### Task details:
Every entry in the listing is to be reproduced exactly.

### Input material:
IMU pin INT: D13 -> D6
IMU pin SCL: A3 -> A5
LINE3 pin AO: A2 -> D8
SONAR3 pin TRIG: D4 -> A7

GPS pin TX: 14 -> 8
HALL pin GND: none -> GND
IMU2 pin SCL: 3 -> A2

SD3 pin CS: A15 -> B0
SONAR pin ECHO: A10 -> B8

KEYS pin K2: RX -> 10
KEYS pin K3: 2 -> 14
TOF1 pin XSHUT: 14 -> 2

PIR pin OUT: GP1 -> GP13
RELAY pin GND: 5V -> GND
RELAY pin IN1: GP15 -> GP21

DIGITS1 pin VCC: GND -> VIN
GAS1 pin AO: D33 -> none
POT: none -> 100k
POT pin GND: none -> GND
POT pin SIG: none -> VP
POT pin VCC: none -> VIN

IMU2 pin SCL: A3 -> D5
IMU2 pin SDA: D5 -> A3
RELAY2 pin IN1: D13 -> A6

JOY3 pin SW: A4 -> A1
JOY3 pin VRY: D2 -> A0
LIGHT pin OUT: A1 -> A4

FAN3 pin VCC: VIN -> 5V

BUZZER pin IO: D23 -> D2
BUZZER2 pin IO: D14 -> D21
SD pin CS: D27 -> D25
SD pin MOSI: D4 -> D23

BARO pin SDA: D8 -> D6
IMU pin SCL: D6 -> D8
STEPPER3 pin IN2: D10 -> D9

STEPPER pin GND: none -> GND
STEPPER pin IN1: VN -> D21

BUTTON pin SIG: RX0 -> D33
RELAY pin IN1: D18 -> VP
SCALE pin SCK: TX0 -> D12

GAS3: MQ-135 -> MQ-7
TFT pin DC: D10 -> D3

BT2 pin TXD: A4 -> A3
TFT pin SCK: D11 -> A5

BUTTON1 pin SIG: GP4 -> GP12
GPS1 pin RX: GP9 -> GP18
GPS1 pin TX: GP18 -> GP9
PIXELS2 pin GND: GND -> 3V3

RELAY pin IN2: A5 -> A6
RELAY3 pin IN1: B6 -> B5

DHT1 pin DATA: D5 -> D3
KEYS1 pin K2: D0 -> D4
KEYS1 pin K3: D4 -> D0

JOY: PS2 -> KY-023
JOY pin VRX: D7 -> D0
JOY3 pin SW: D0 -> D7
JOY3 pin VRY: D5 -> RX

### Exercise output:
IMU pin INT: D13 -> D6
IMU pin SCL: A3 -> A5
LINE3 pin AO: A2 -> D8
SONAR3 pin TRIG: D4 -> A7

GPS pin TX: 14 -> 8
HALL pin GND: none -> GND
IMU2 pin SCL: 3 -> A2

SD3 pin CS: A15 -> B0
SONAR pin ECHO: A10 -> B8

KEYS pin K2: RX -> 10
KEYS pin K3: 2 -> 14
TOF1 pin XSHUT: 14 -> 2

PIR pin OUT: GP1 -> GP13
RELAY pin GND: 5V -> GND
RELAY pin IN1: GP15 -> GP21

DIGITS1 pin VCC: GND -> VIN
GAS1 pin AO: D33 -> none
POT: none -> 100k
POT pin GND: none -> GND
POT pin SIG: none -> VP
POT pin VCC: none -> VIN

IMU2 pin SCL: A3 -> D5
IMU2 pin SDA: D5 -> A3
RELAY2 pin IN1: D13 -> A6

JOY3 pin SW: A4 -> A1
JOY3 pin VRY: D2 -> A0
LIGHT pin OUT: A1 -> A4

FAN3 pin VCC: VIN -> 5V

BUZZER pin IO: D23 -> D2
BUZZER2 pin IO: D14 -> D21
SD pin CS: D27 -> D25
SD pin MOSI: D4 -> D23

BARO pin SDA: D8 -> D6
IMU pin SCL: D6 -> D8
STEPPER3 pin IN2: D10 -> D9

STEPPER pin GND: none -> GND
STEPPER pin IN1: VN -> D21

BUTTON pin SIG: RX0 -> D33
RELAY pin IN1: D18 -> VP
SCALE pin SCK: TX0 -> D12

GAS3: MQ-135 -> MQ-7
TFT pin DC: D10 -> D3

BT2 pin TXD: A4 -> A3
TFT pin SCK: D11 -> A5

BUTTON1 pin SIG: GP4 -> GP12
GPS1 pin RX: GP9 -> GP18
GPS1 pin TX: GP18 -> GP9
PIXELS2 pin GND: GND -> 3V3

RELAY pin IN2: A5 -> A6
RELAY3 pin IN1: B6 -> B5

DHT1 pin DATA: D5 -> D3
KEYS1 pin K2: D0 -> D4
KEYS1 pin K3: D4 -> D0

JOY: PS2 -> KY-023
JOY pin VRX: D7 -> D0
JOY3 pin SW: D0 -> D7
JOY3 pin VRY: D5 -> RX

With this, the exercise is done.